▶ WHAT TO WORK ON: The answer must be one number: how many lines below contain the word "orange".

▶ SUPPLIED RECORDS:
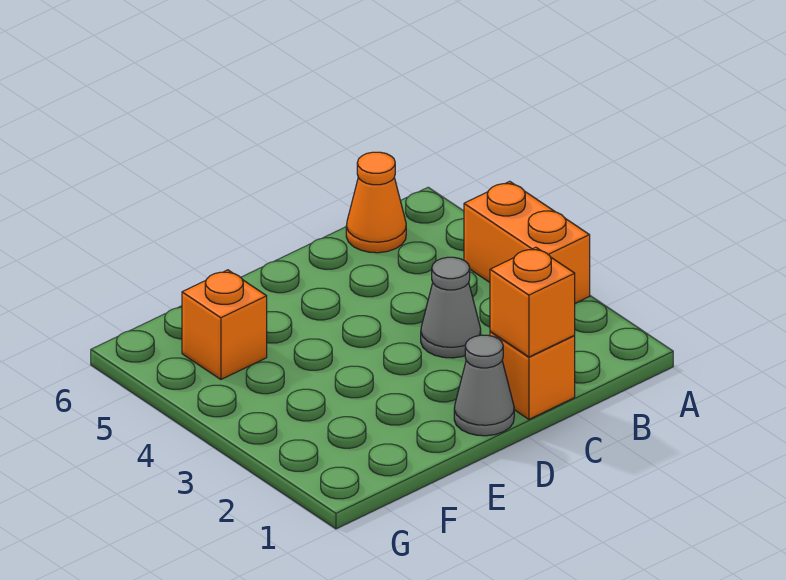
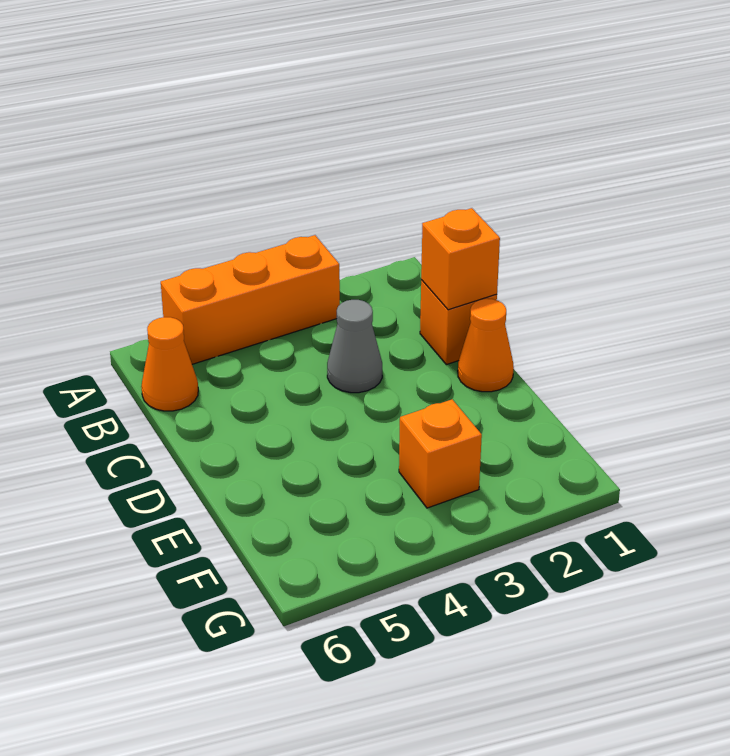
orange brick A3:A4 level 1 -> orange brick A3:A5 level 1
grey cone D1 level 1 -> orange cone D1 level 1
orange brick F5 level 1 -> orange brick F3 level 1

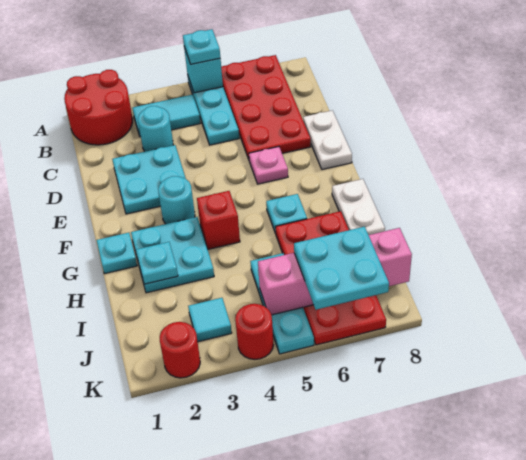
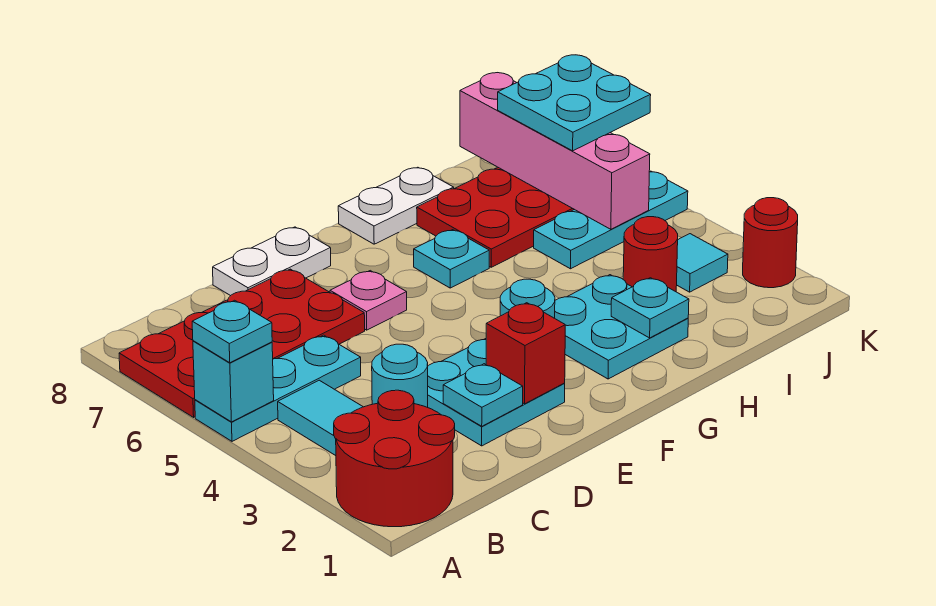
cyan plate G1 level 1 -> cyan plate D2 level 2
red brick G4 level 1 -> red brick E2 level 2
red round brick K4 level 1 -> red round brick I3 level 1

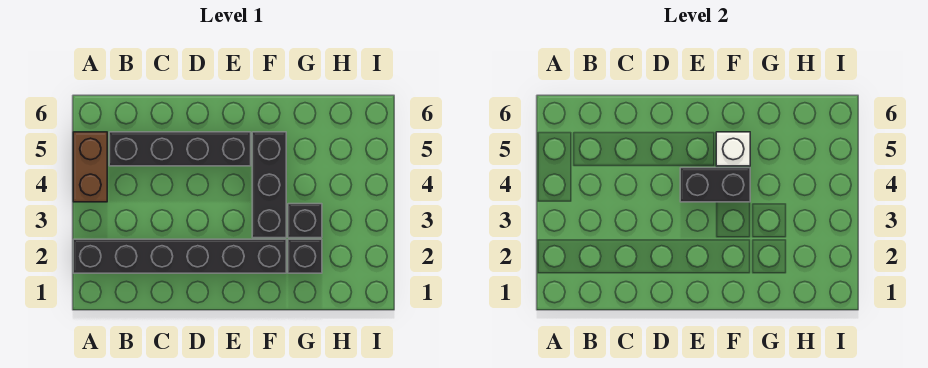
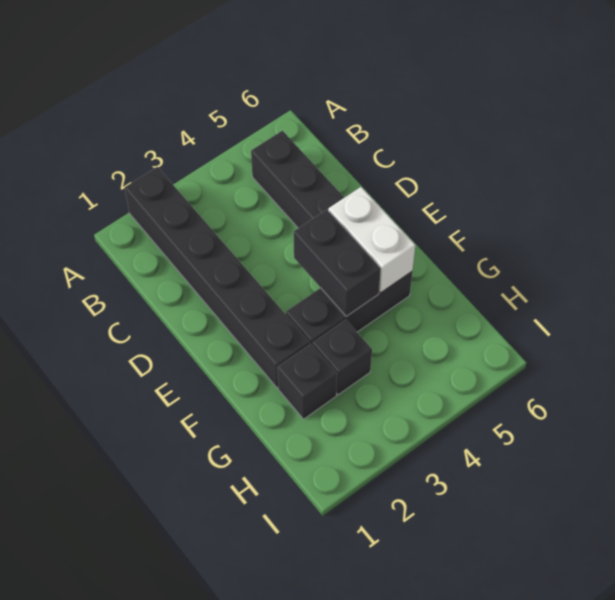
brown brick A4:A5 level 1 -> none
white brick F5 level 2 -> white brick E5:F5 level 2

---

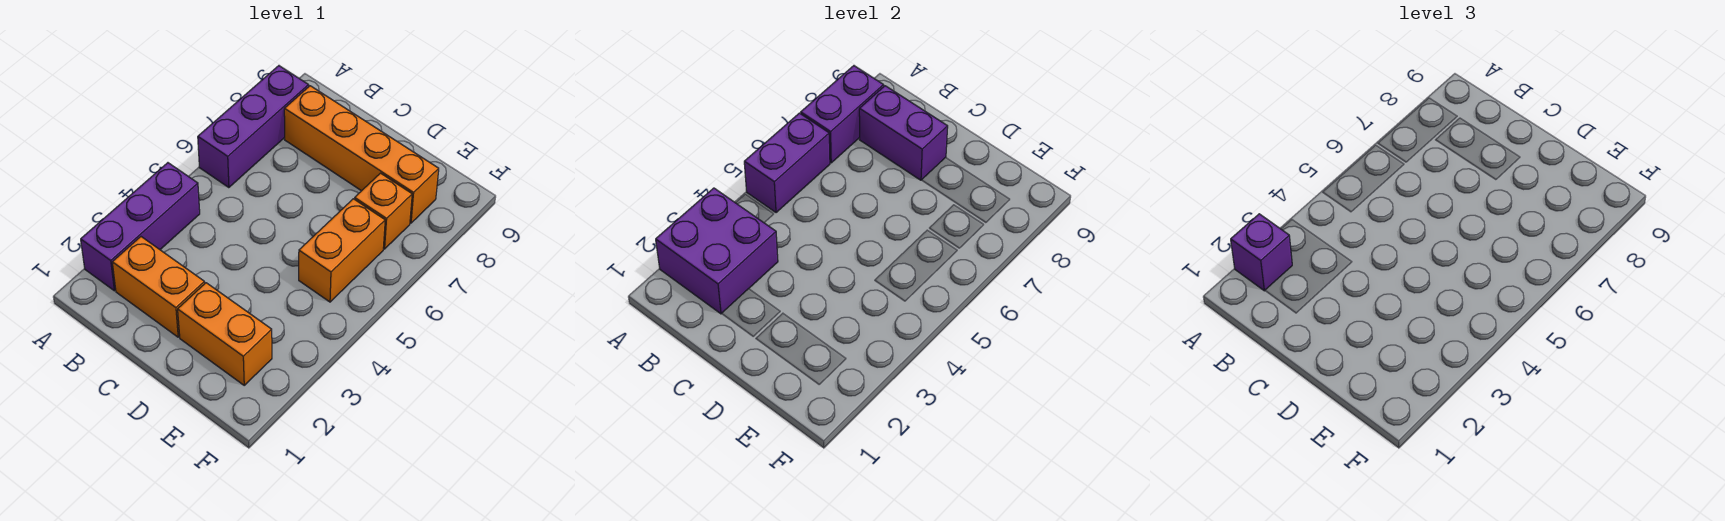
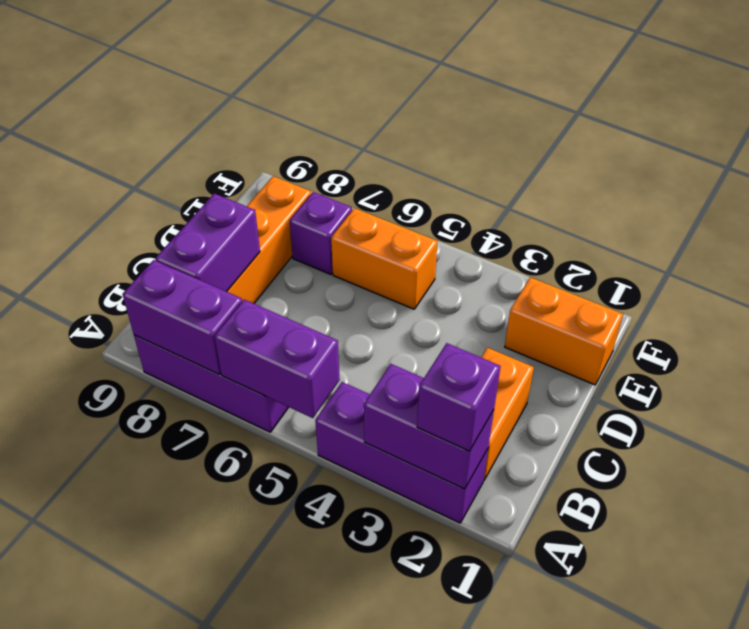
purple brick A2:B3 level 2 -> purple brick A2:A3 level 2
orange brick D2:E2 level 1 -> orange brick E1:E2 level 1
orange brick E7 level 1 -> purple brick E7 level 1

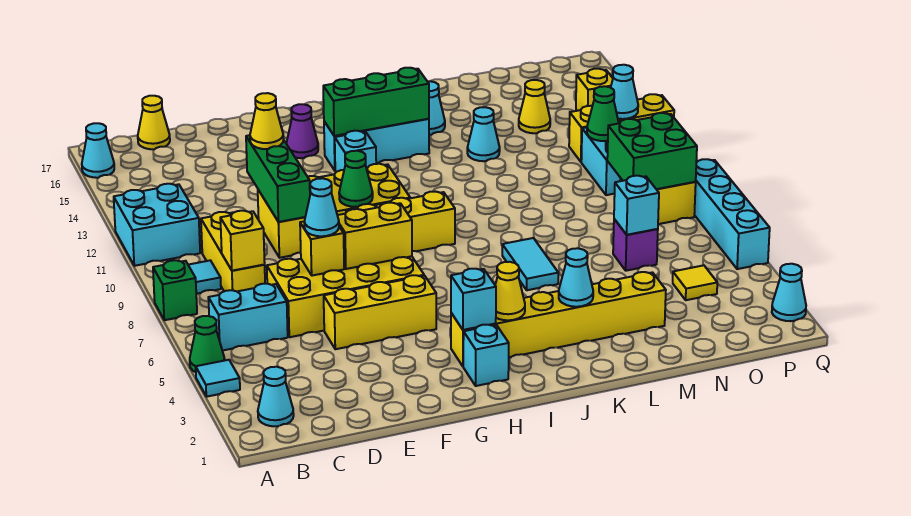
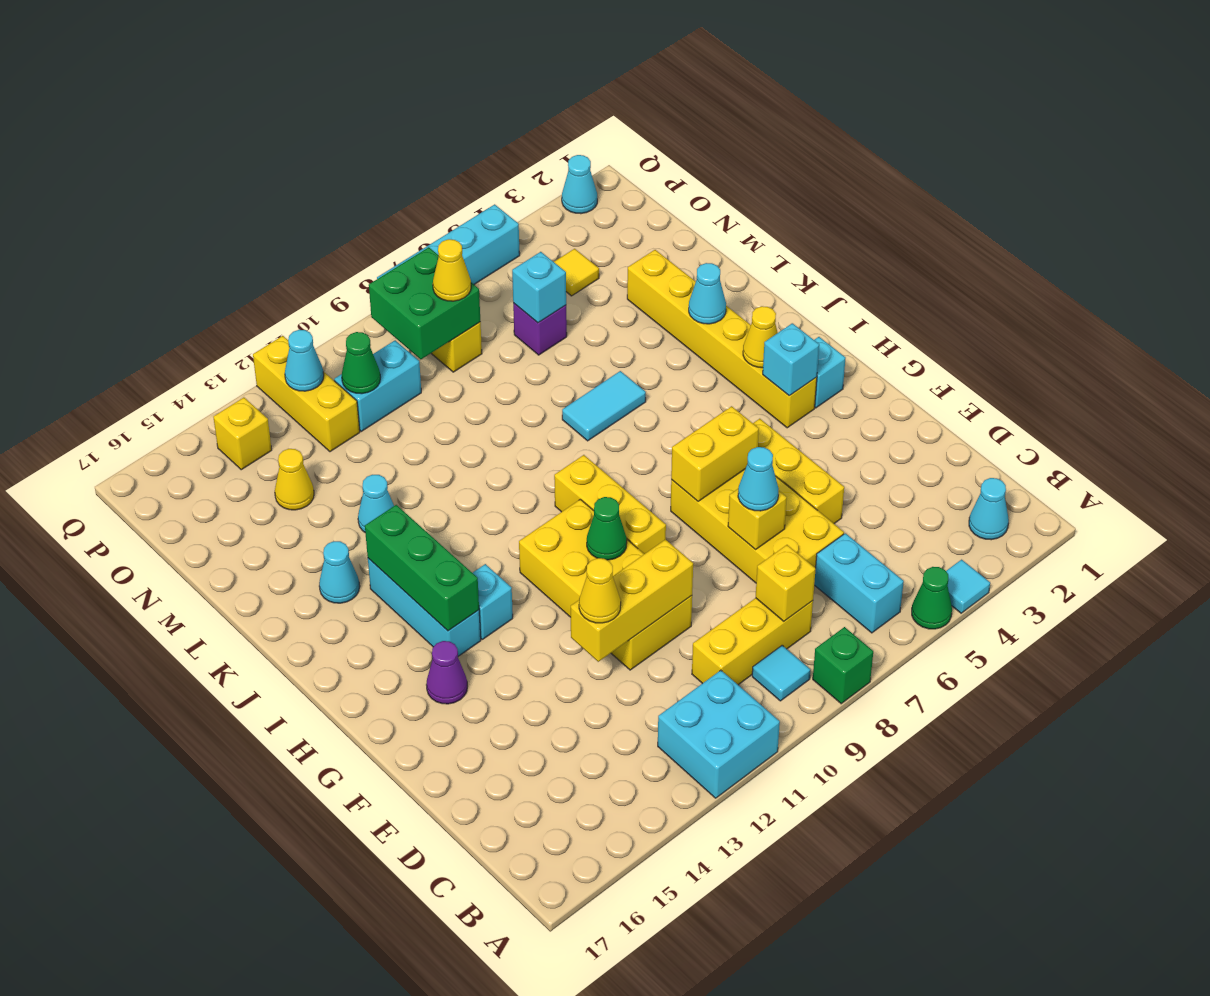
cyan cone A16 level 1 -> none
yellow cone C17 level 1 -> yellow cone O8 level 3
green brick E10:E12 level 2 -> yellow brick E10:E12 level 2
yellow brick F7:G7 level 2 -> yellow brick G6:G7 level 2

* * *

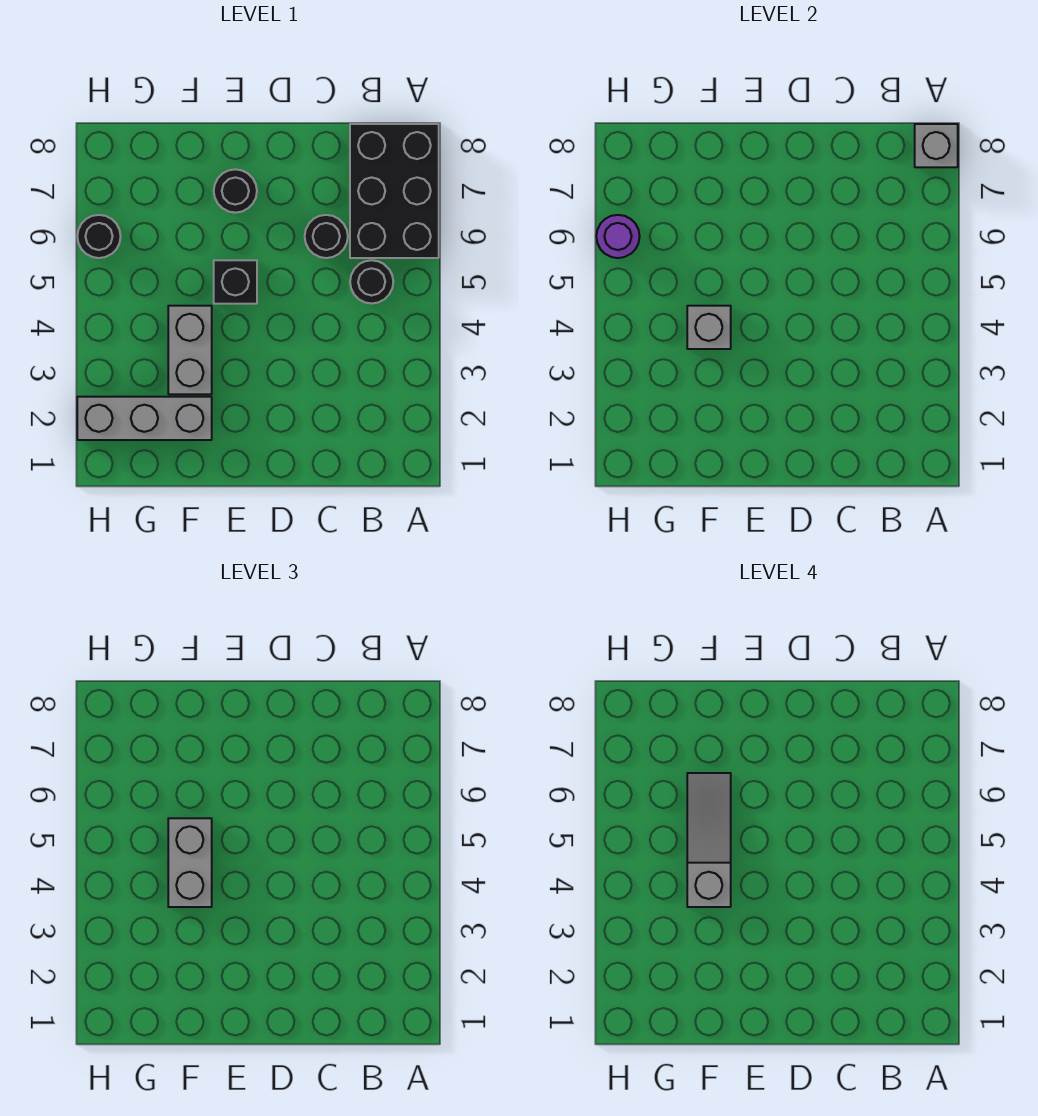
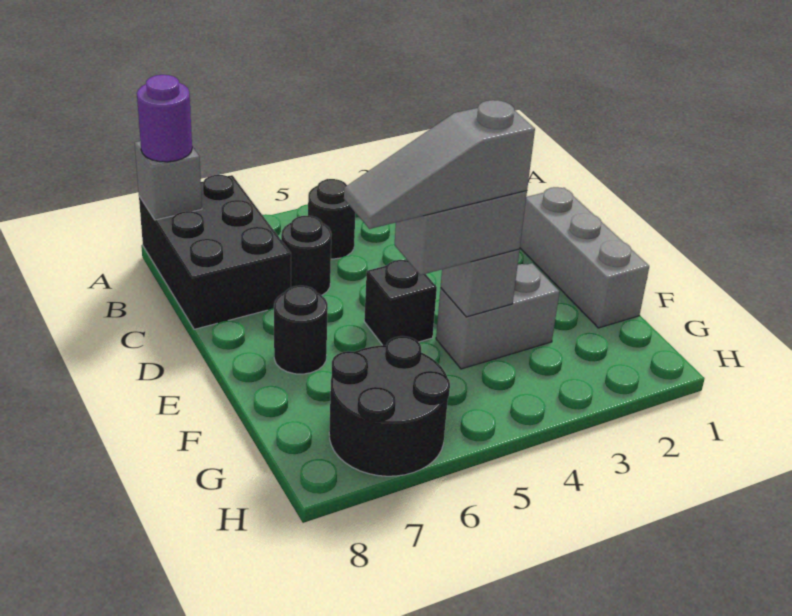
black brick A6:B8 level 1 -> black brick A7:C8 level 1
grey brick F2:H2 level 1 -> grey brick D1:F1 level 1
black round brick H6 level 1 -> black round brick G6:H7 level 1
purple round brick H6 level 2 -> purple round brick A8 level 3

▶ THE COMPLETED TASK: 5